→ **Try it**: The listing below has to be output exactly as given, less its pictures.
*** Supplied records ***
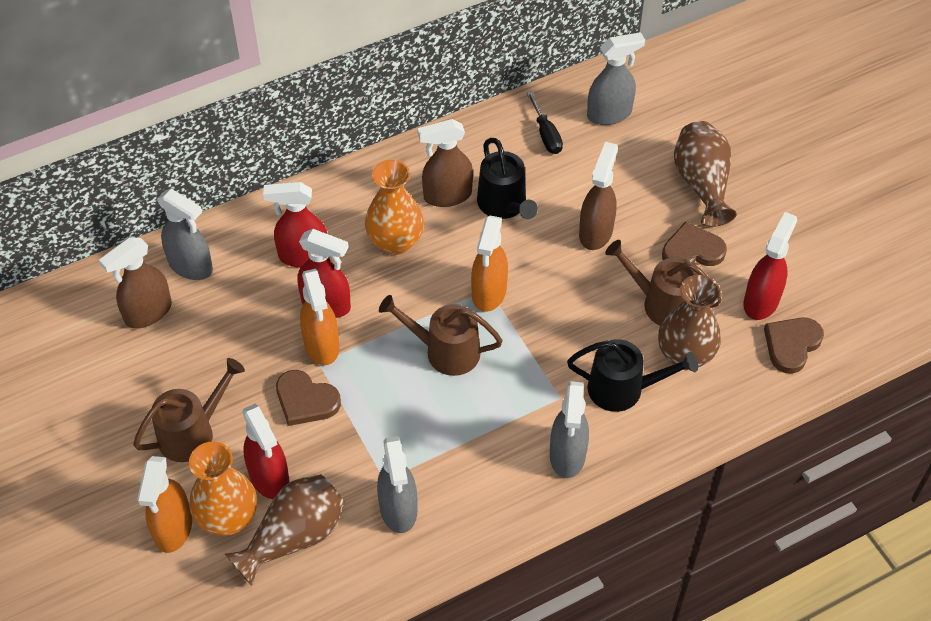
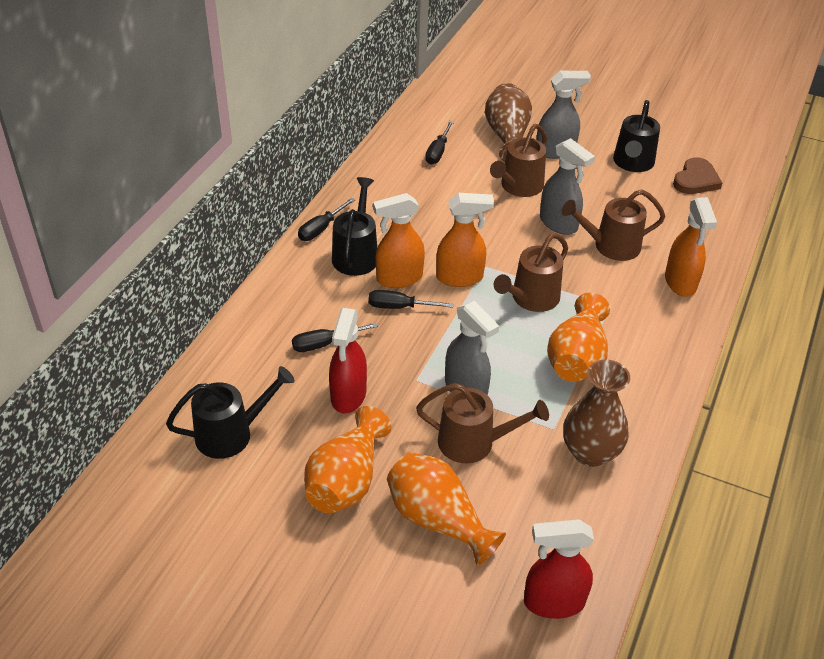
black screwdriver: 1 -> 4
black watering can: 2 -> 3
brown heart: 3 -> 1
brown spray bottle: 3 -> 0
brown vase: 3 -> 2
brown watering can: 3 -> 4
grey spray bottle: 4 -> 3
orange vase: 2 -> 3
red spray bottle: 4 -> 2

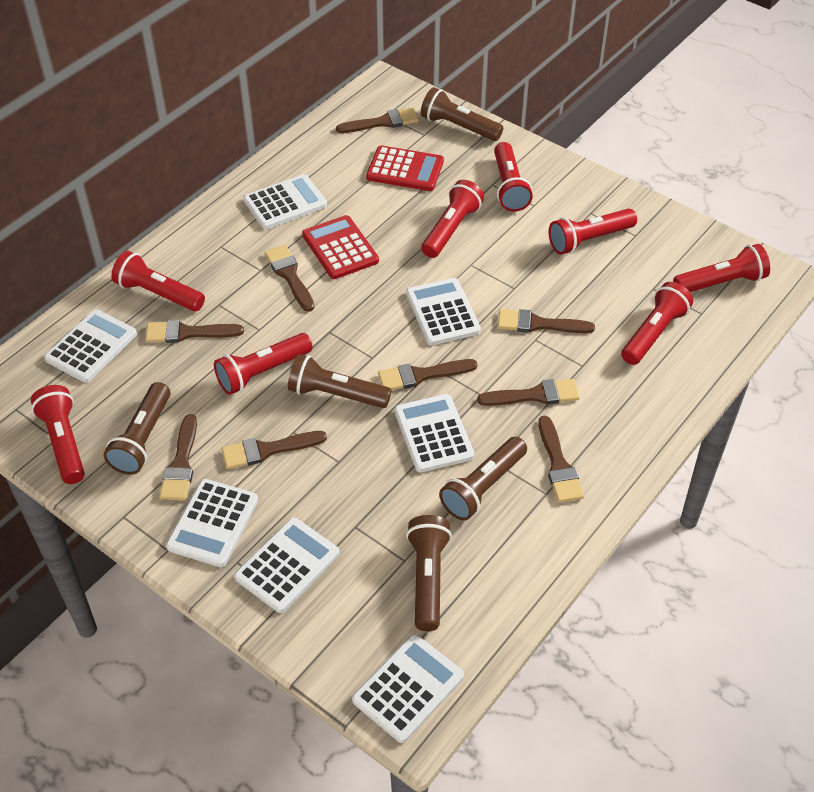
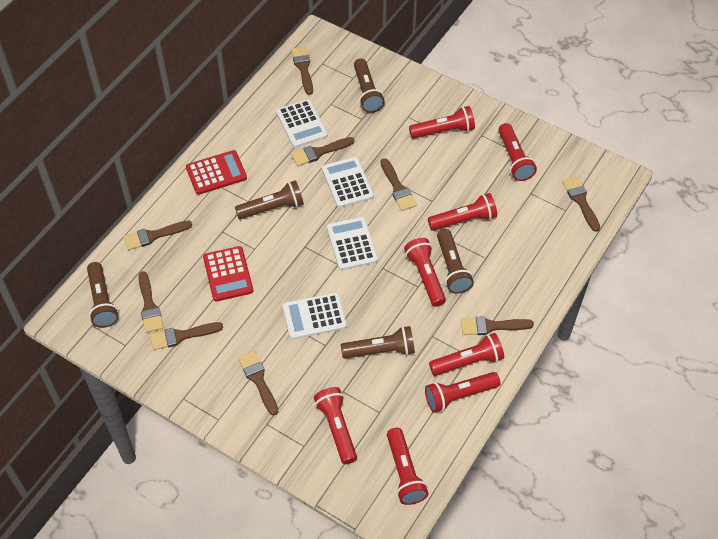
white calculator: 7 -> 4

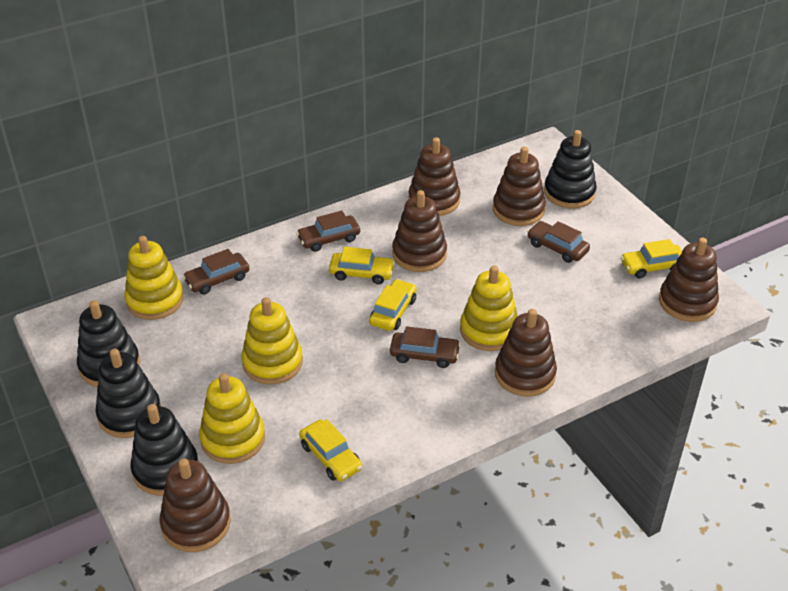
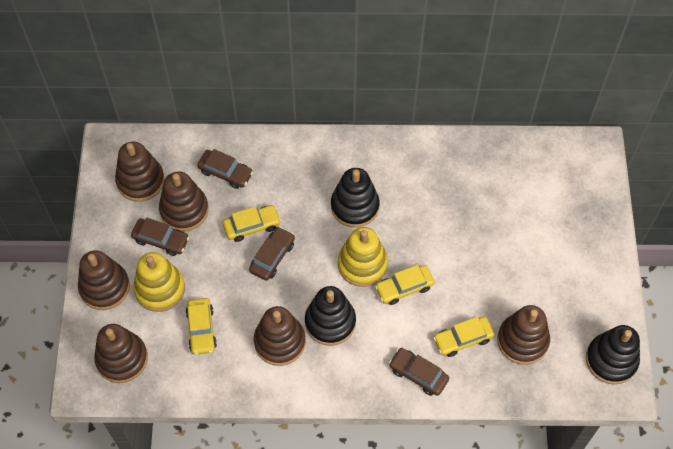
black stacking toy: 4 -> 3
yellow stacking toy: 4 -> 2

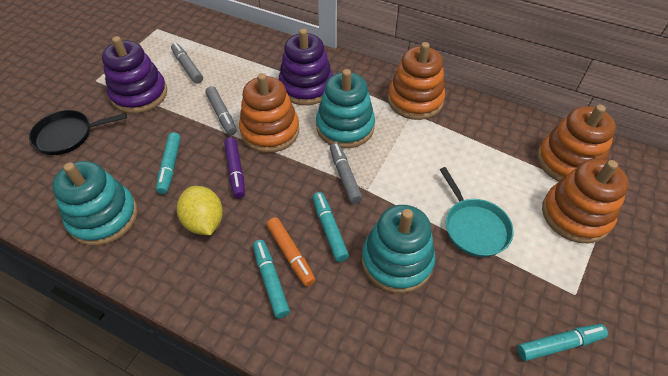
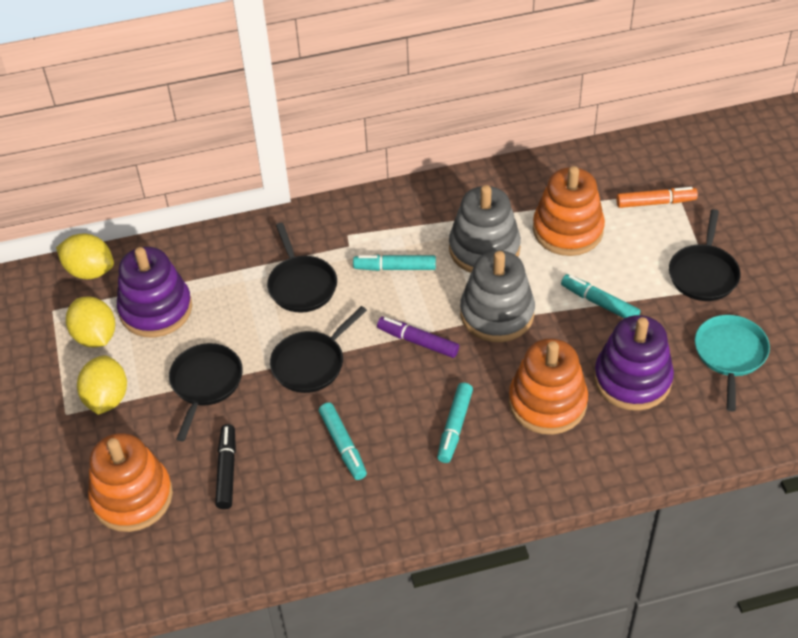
black marker: 0 -> 1
black pan: 1 -> 4
grey marker: 3 -> 0
grey stacking toy: 0 -> 2
orange stacking toy: 4 -> 3
turquoise stacking toy: 3 -> 0
yellow lemon: 1 -> 3

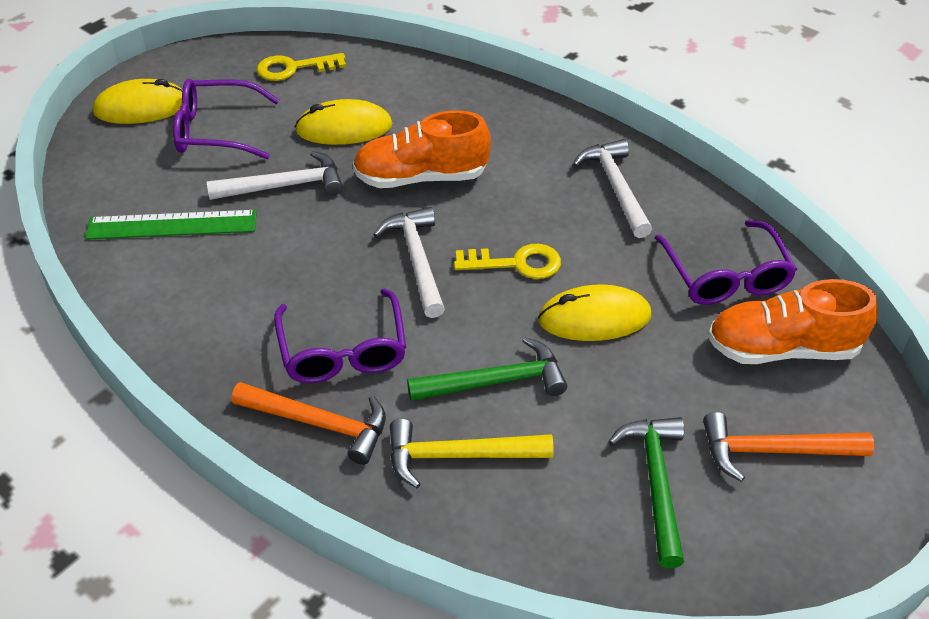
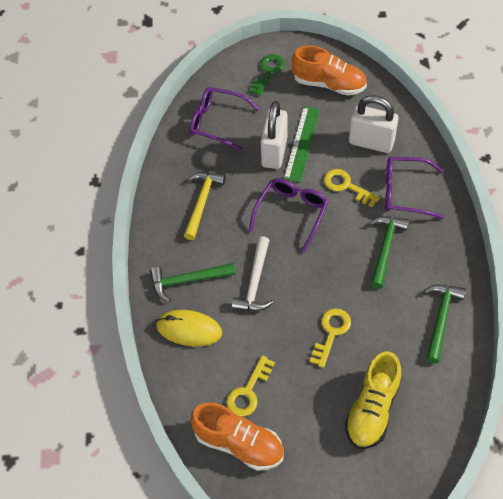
green hammer: 2 -> 3
green key: 0 -> 1
orange hammer: 2 -> 0
white hammer: 3 -> 1
white padlock: 0 -> 2
yellow key: 2 -> 3
yellow mouse: 3 -> 1
yellow shoe: 0 -> 1

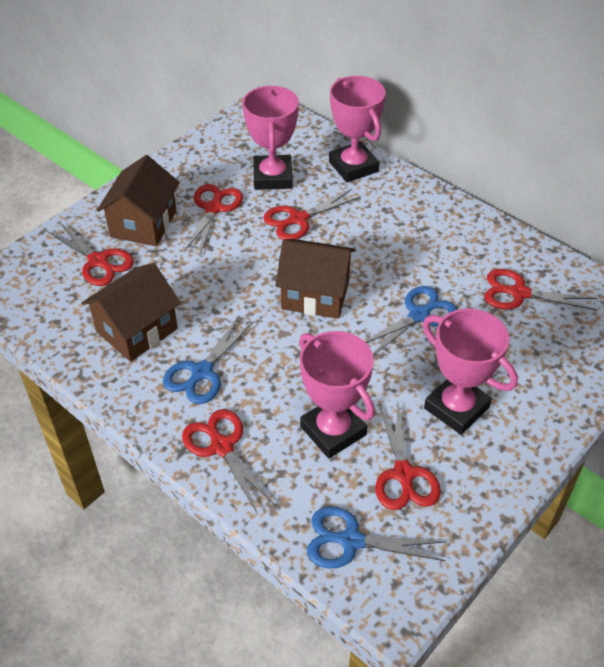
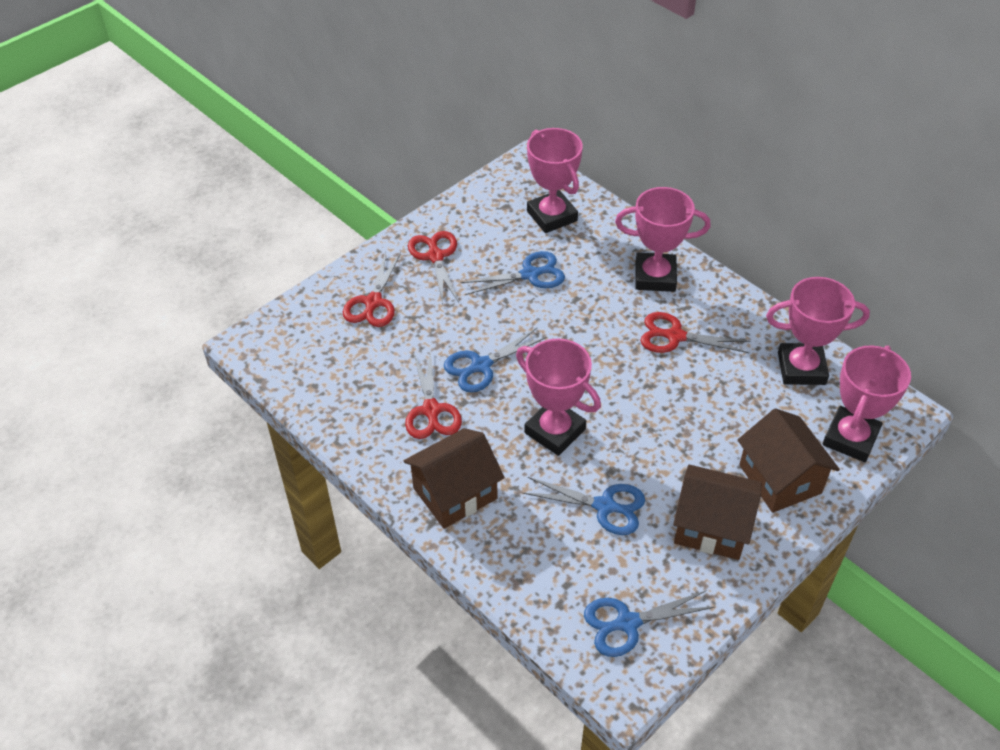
blue scissors: 3 -> 4
pink trophy: 4 -> 5
red scissors: 6 -> 4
*** End of Supplied records ***
→ **Expected answer**:
black screwdriver: 1 -> 4
black watering can: 2 -> 3
brown heart: 3 -> 1
brown spray bottle: 3 -> 0
brown vase: 3 -> 2
brown watering can: 3 -> 4
grey spray bottle: 4 -> 3
orange vase: 2 -> 3
red spray bottle: 4 -> 2

white calculator: 7 -> 4

black stacking toy: 4 -> 3
yellow stacking toy: 4 -> 2

black marker: 0 -> 1
black pan: 1 -> 4
grey marker: 3 -> 0
grey stacking toy: 0 -> 2
orange stacking toy: 4 -> 3
turquoise stacking toy: 3 -> 0
yellow lemon: 1 -> 3

green hammer: 2 -> 3
green key: 0 -> 1
orange hammer: 2 -> 0
white hammer: 3 -> 1
white padlock: 0 -> 2
yellow key: 2 -> 3
yellow mouse: 3 -> 1
yellow shoe: 0 -> 1

blue scissors: 3 -> 4
pink trophy: 4 -> 5
red scissors: 6 -> 4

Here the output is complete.